• _Source data_:
++++

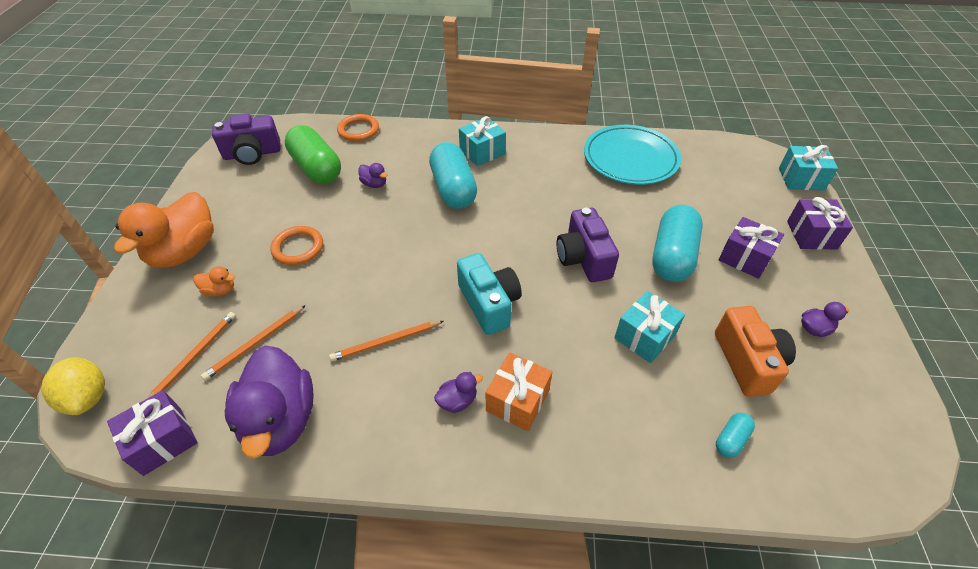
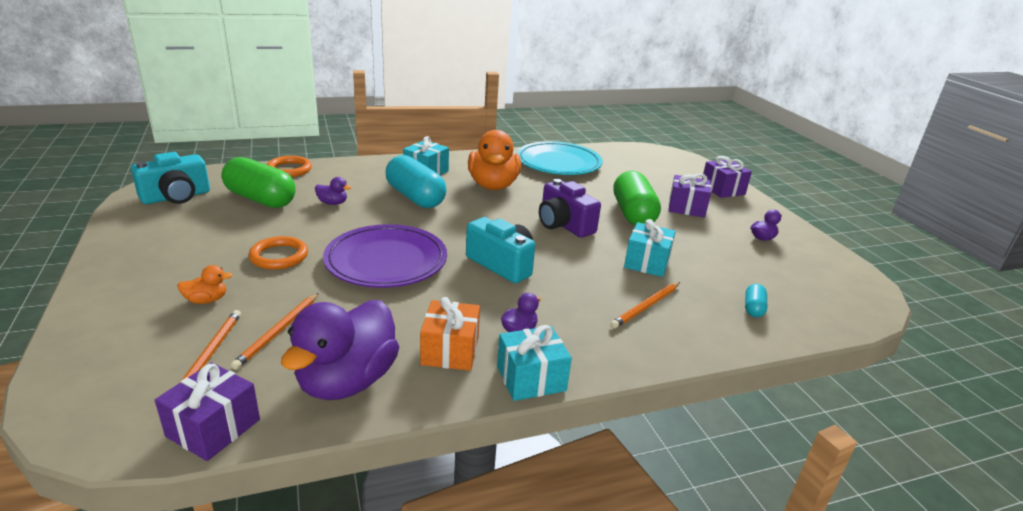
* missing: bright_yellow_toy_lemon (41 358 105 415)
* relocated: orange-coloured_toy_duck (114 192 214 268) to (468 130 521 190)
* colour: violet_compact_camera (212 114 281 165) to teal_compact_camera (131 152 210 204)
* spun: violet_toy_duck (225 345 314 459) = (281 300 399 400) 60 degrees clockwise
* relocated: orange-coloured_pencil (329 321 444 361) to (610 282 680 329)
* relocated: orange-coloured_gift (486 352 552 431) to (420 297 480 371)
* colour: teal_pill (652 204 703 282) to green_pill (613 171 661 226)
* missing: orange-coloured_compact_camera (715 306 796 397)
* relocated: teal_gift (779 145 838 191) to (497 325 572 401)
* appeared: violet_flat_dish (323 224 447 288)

++++

• _Try it_: Print nothing but the lines from the line with "60 degrees clockwise" to the last line of the records above. Both of those lines count.

• _Answer area_:
* spun: violet_toy_duck (225 345 314 459) = (281 300 399 400) 60 degrees clockwise
* relocated: orange-coloured_pencil (329 321 444 361) to (610 282 680 329)
* relocated: orange-coloured_gift (486 352 552 431) to (420 297 480 371)
* colour: teal_pill (652 204 703 282) to green_pill (613 171 661 226)
* missing: orange-coloured_compact_camera (715 306 796 397)
* relocated: teal_gift (779 145 838 191) to (497 325 572 401)
* appeared: violet_flat_dish (323 224 447 288)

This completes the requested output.